## [What the exercise asks]
Please give an exact transcription of the lines below, from the one that contains "in_first: [180, 112, 257, 172]" to the very last, with no other lines.

## [Entries supplied]
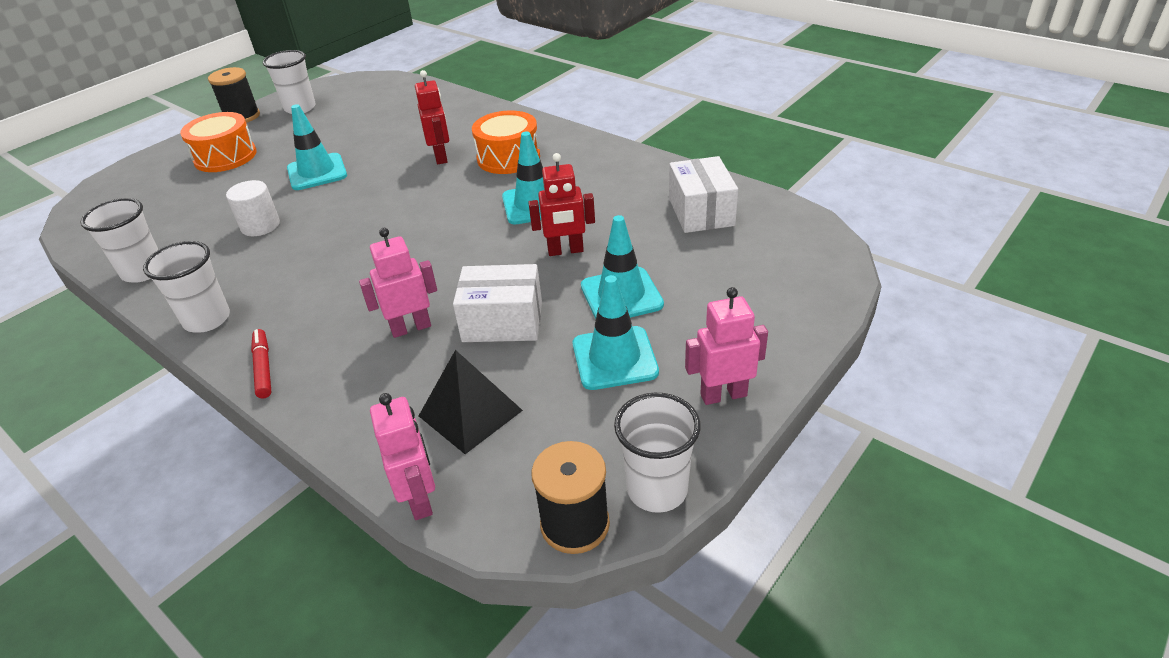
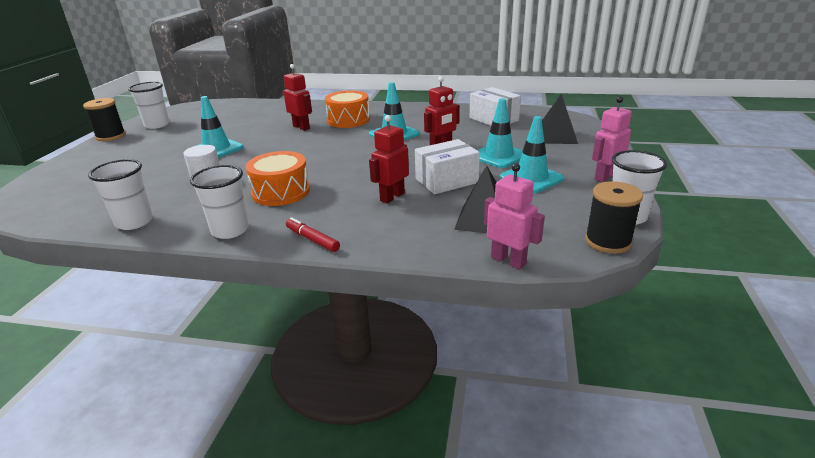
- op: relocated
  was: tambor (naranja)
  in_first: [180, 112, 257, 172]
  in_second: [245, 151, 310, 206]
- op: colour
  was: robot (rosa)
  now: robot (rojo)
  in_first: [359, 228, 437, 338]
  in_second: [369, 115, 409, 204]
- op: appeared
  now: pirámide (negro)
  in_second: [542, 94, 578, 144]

## [Answer to this task]
  in_first: [180, 112, 257, 172]
  in_second: [245, 151, 310, 206]
- op: colour
  was: robot (rosa)
  now: robot (rojo)
  in_first: [359, 228, 437, 338]
  in_second: [369, 115, 409, 204]
- op: appeared
  now: pirámide (negro)
  in_second: [542, 94, 578, 144]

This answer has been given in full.